> [WORK INSTRUCTION]:
Go through the entries and copy every one exactly.

[SOURCE DATA — start]

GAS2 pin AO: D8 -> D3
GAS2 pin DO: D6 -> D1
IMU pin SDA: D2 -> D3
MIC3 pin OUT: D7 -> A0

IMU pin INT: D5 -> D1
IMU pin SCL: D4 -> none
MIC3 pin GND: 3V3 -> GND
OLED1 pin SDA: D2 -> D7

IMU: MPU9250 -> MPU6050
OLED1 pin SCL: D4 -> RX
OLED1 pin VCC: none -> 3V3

[SOURCE DATA — finish]

> [EXPECTED OUTPUT]:
GAS2 pin AO: D8 -> D3
GAS2 pin DO: D6 -> D1
IMU pin SDA: D2 -> D3
MIC3 pin OUT: D7 -> A0

IMU pin INT: D5 -> D1
IMU pin SCL: D4 -> none
MIC3 pin GND: 3V3 -> GND
OLED1 pin SDA: D2 -> D7

IMU: MPU9250 -> MPU6050
OLED1 pin SCL: D4 -> RX
OLED1 pin VCC: none -> 3V3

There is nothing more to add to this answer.